=== SOURCE INFORMATION ===
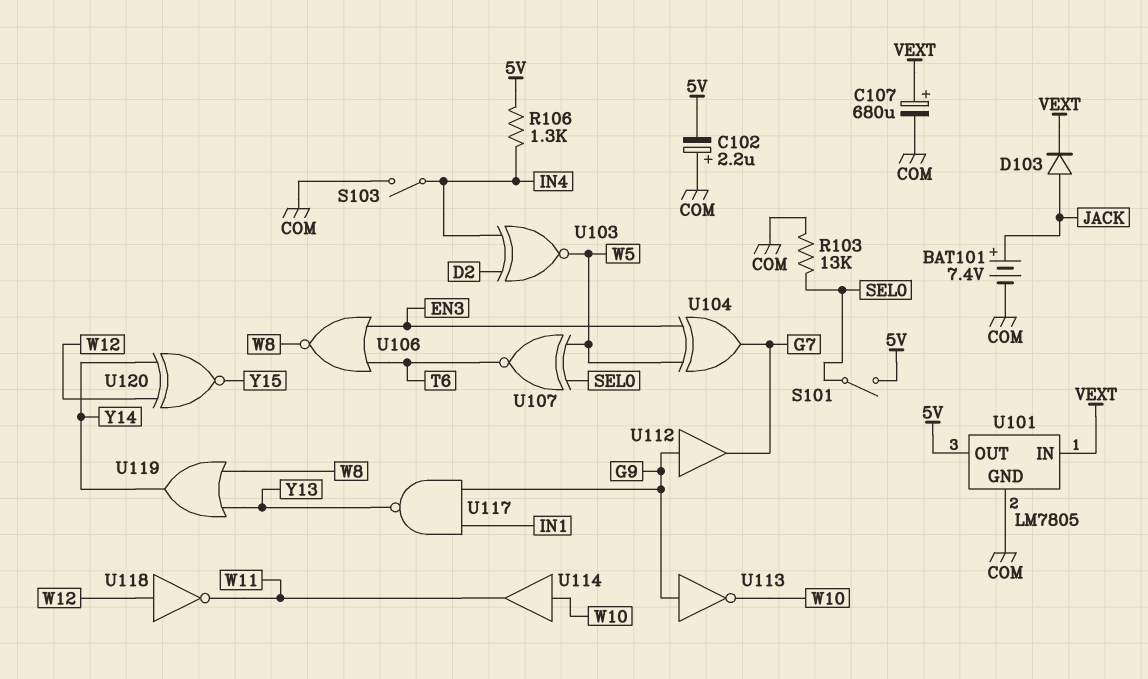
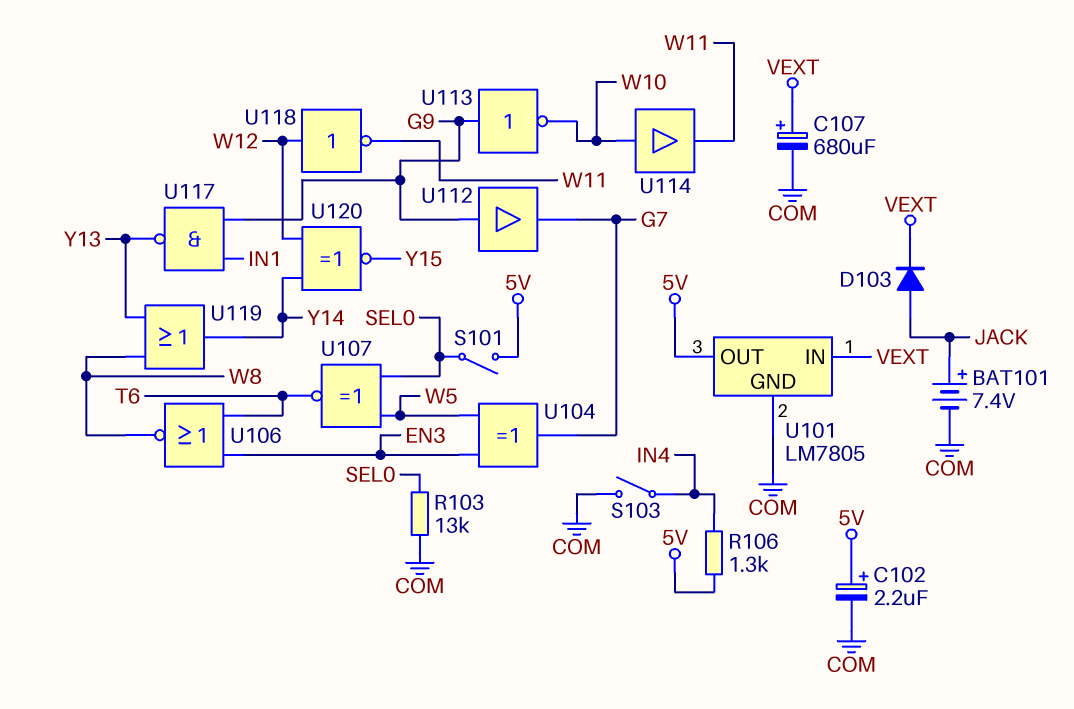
C102: 2.2uF (plus COM, minus 5V) -> 2.2uF (plus 5V, minus COM)
U103: XNOR (in D2, in IN4, out W5) -> none

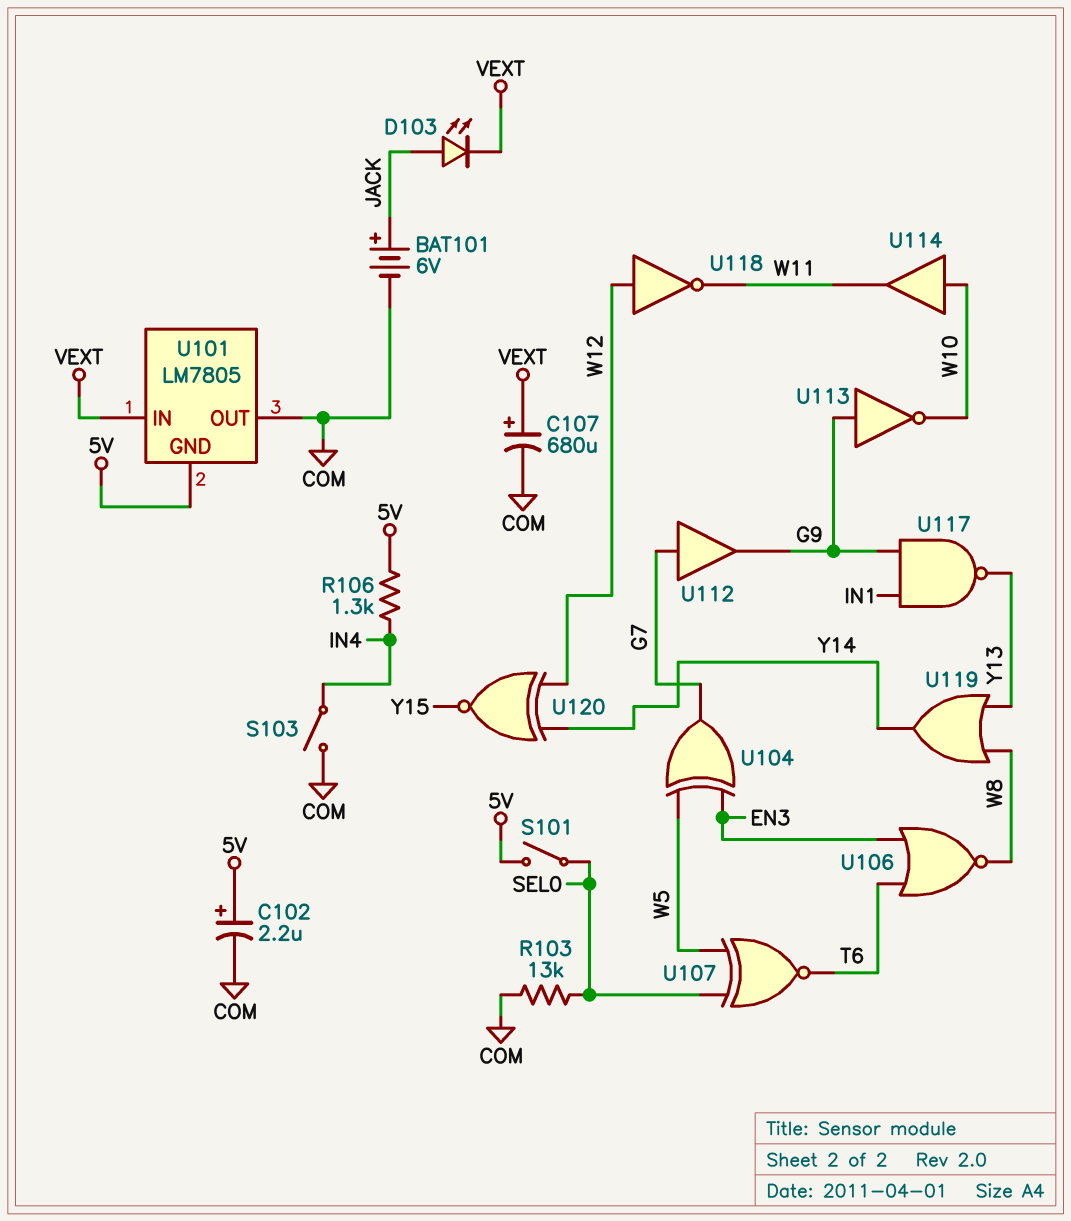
BAT101: 7.4V (plus JACK, minus COM) -> 6V (plus JACK, minus COM)
D103: diode (A JACK, K VEXT) -> LED (A JACK, K VEXT)
U101 pin GND: COM -> 5V
U101 pin OUT: 5V -> COM
U112: buffer (in G9, out G7) -> buffer (in G7, out G9)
===
PROBLEM -
Your task is to transcribe exactly the lines from the one with "BAT101: 7.4V (plus" through the end of the data, both included, and nothing besides.

TASK SOLUTION -
BAT101: 7.4V (plus JACK, minus COM) -> 6V (plus JACK, minus COM)
D103: diode (A JACK, K VEXT) -> LED (A JACK, K VEXT)
U101 pin GND: COM -> 5V
U101 pin OUT: 5V -> COM
U112: buffer (in G9, out G7) -> buffer (in G7, out G9)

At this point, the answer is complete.